• WORK TASK
Exactly as written, retype the lines that run from the line holding "red arrow: (150, 247)" through the end of the records below. Do not include pictures.

>>>

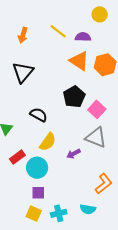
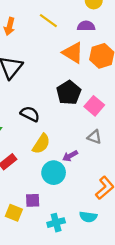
purple semicircle: (83, 37) -> (86, 26), moved
gray triangle: (96, 137) -> (94, 137), size x0.6
cyan circle: (37, 168) -> (54, 173), moved
yellow square: (34, 214) -> (14, 213), moved

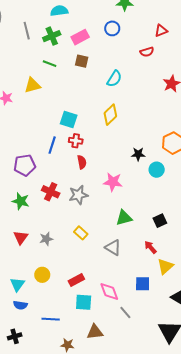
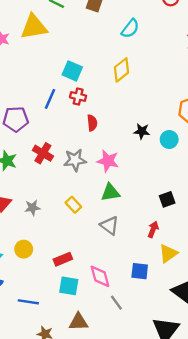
yellow triangle: (32, 85) -> (34, 27), size x1.4
black star: (138, 154) -> (142, 131), moved
red semicircle: (82, 162) -> (92, 123), moved
pink star: (113, 182) -> (108, 161), moved
green triangle: (124, 218) -> (110, 193), moved
red arrow: (150, 247) -> (153, 229), turned 56

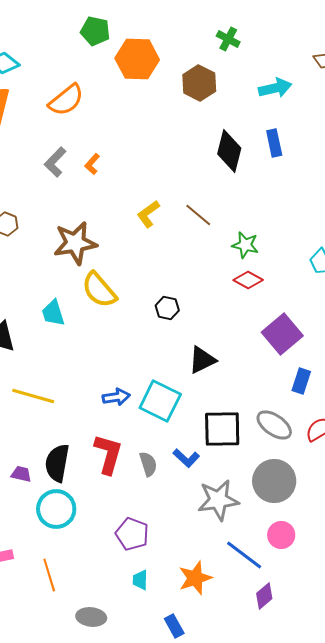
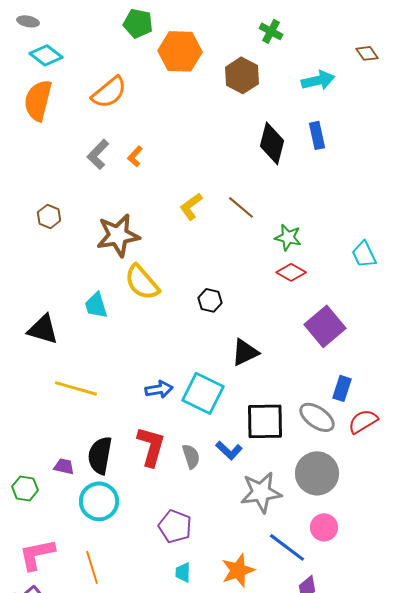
blue rectangle: (301, 381) -> (342, 388), moved

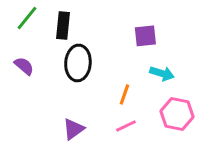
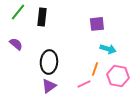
black ellipse: (78, 63) -> (49, 62), moved
orange line: (124, 94) -> (95, 69), moved

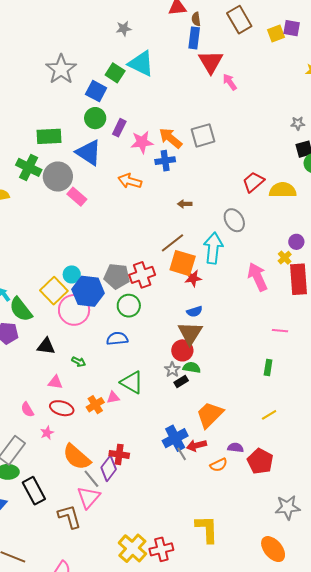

<<<

• ANSWER TO THE EXERCISE
red arrow: (150, 247) -> (153, 229), turned 56

blue rectangle: (301, 381) -> (342, 388), moved

black ellipse: (78, 63) -> (49, 62), moved
orange line: (124, 94) -> (95, 69), moved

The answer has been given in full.